▶ _Extracted records_
((

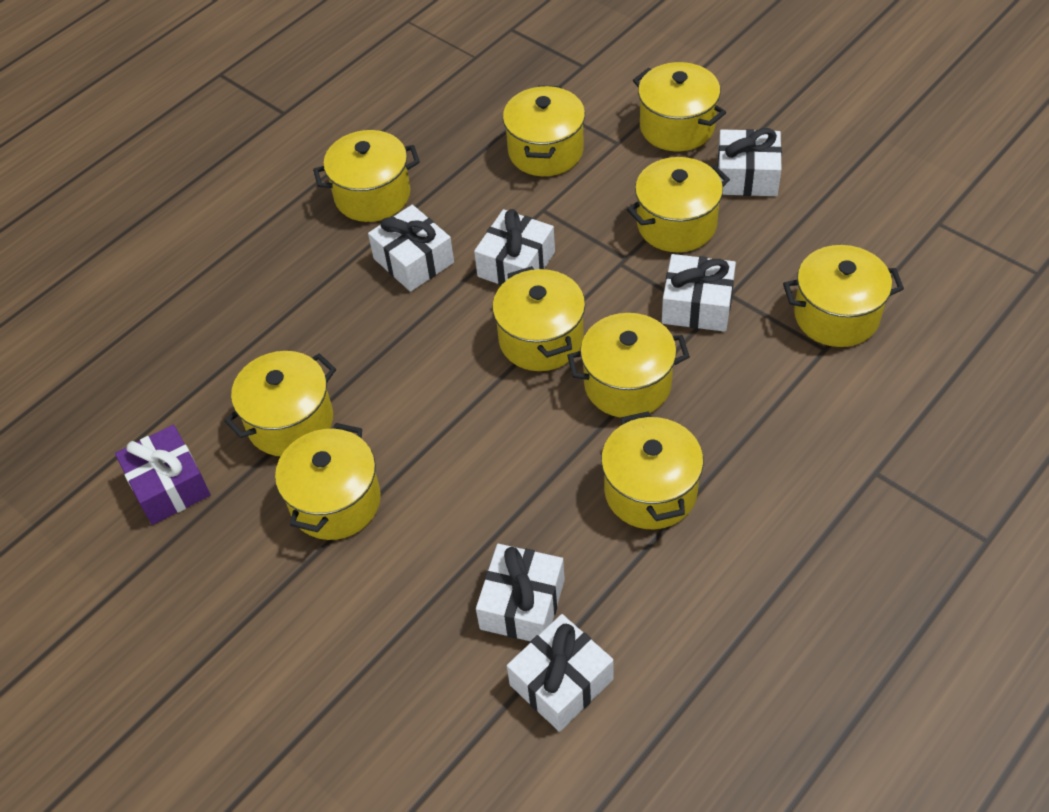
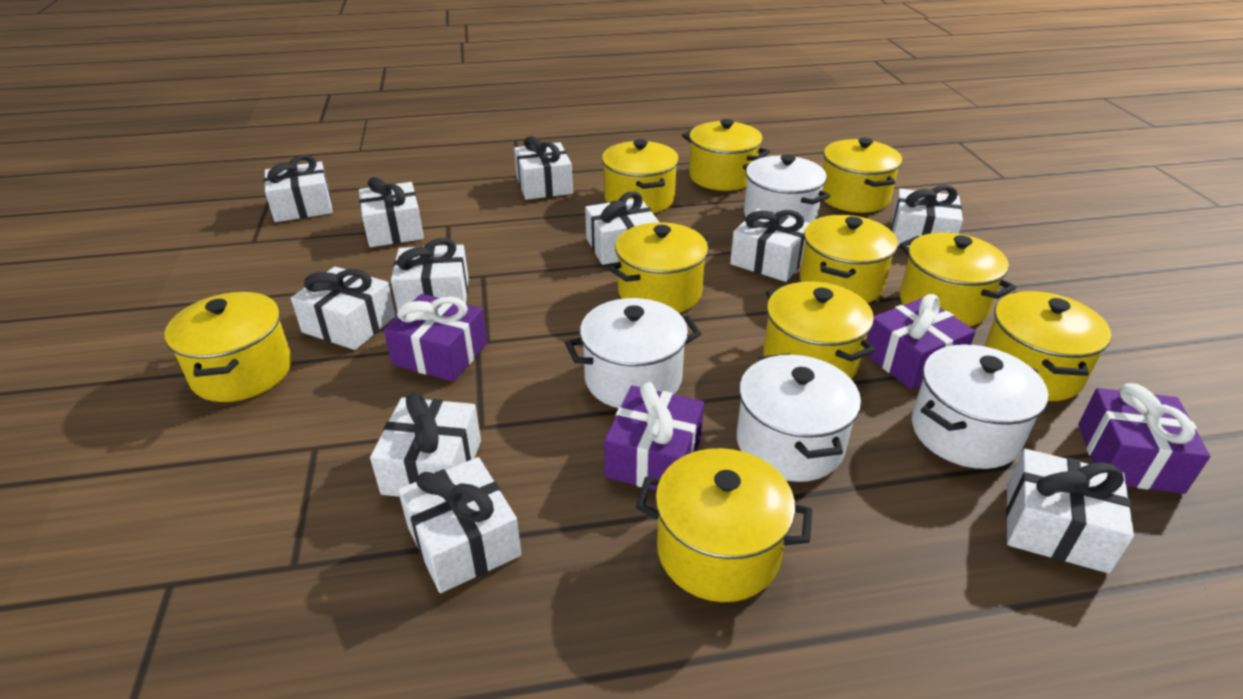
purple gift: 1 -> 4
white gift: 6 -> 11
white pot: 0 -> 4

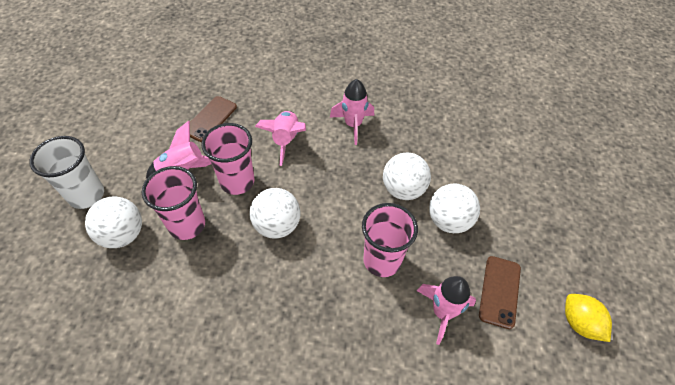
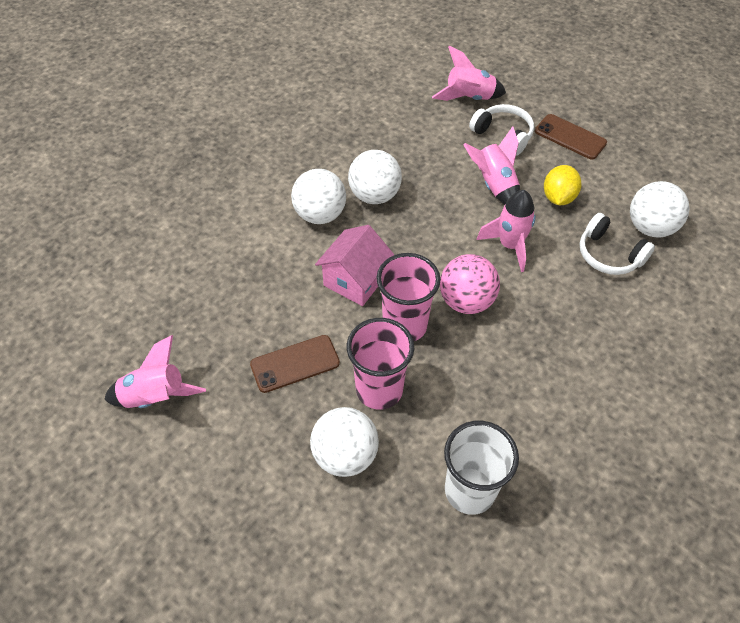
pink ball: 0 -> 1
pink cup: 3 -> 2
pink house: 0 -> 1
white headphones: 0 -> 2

))
((

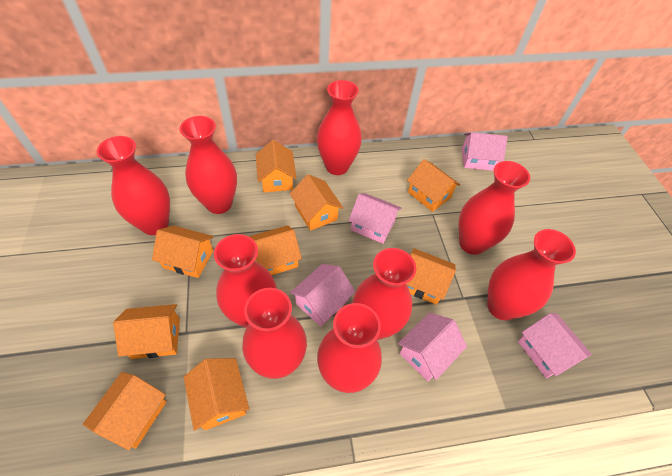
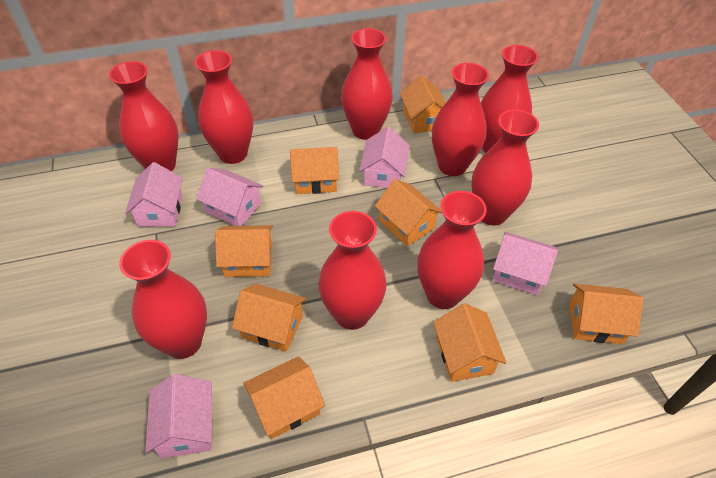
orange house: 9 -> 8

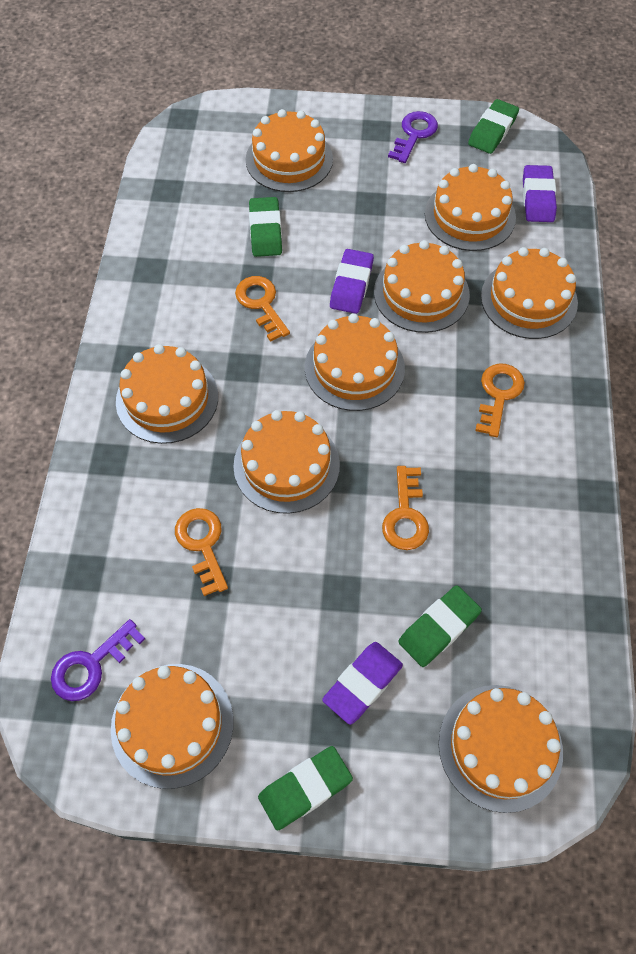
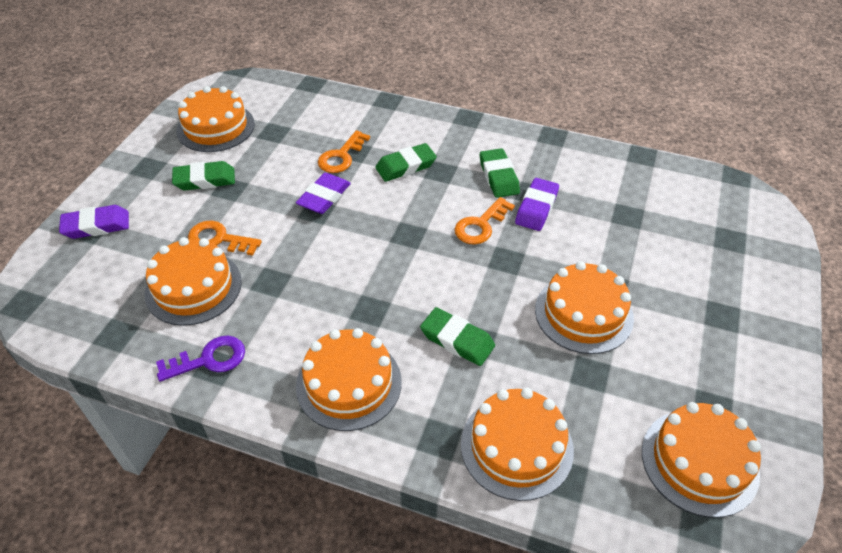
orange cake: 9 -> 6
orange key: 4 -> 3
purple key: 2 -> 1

))

▶ _Assignment_
Start with the line above containing "purple gift: 1 -> 4" and end with the line containing "white headphones: 0 -> 2". Set down that stretch exactly, without any pictures.

▶ _Response to this exercise_
purple gift: 1 -> 4
white gift: 6 -> 11
white pot: 0 -> 4

pink ball: 0 -> 1
pink cup: 3 -> 2
pink house: 0 -> 1
white headphones: 0 -> 2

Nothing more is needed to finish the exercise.